Look through the listing below and report every line that contains "white".

DATA SUPPLIED =
- Opening Delimiter -
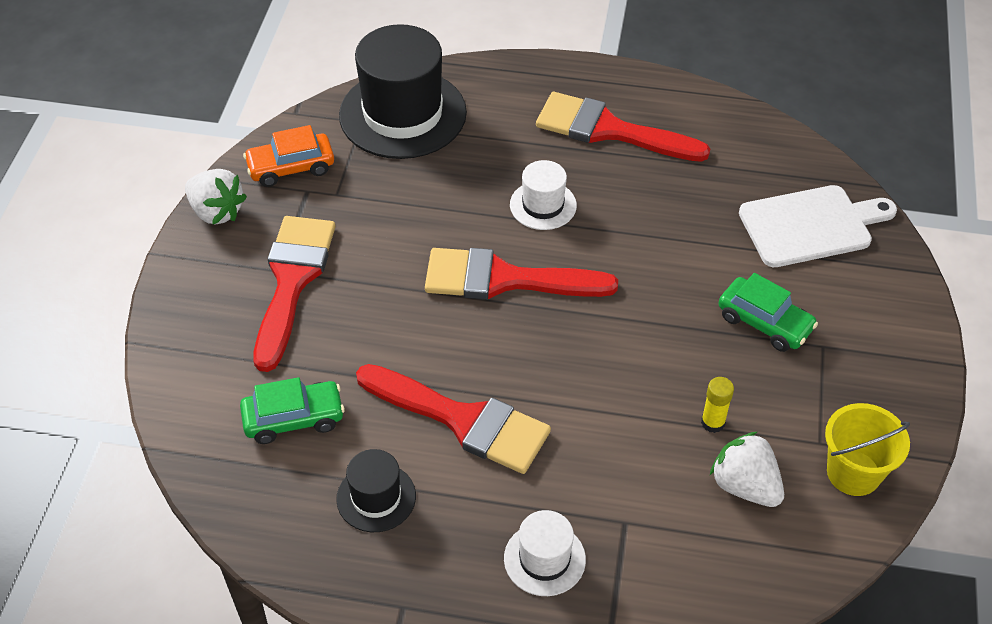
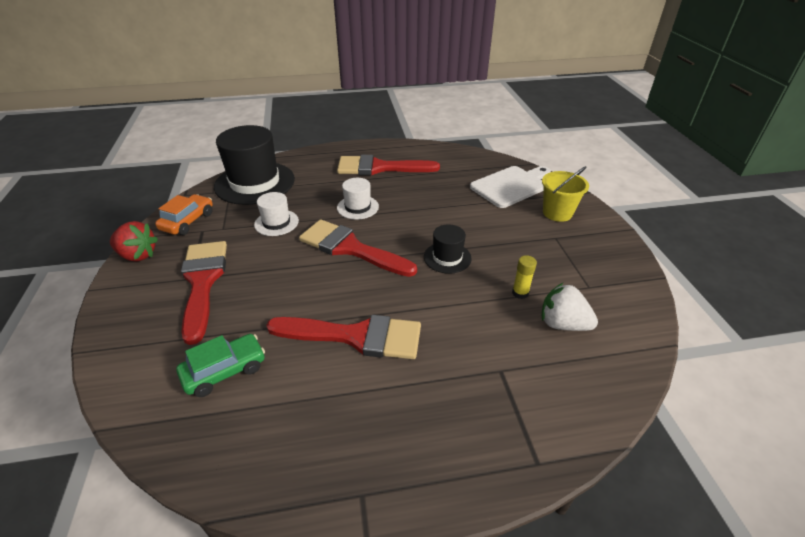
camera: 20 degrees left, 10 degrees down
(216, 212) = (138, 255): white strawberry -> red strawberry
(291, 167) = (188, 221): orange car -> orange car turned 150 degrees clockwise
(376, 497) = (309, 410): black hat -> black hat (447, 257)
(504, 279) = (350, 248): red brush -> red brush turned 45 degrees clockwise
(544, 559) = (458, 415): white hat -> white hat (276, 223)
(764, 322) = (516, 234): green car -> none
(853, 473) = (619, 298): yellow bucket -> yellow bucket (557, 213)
- Closing Delimiter -
- Opening Delimiter -
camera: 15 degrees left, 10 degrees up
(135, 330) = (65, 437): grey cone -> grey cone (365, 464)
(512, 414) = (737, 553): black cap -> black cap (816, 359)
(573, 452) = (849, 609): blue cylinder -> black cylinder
- Closing Delimiter -
ANSWER TO THIS TASK =
(216, 212) = (138, 255): white strawberry -> red strawberry
(544, 559) = (458, 415): white hat -> white hat (276, 223)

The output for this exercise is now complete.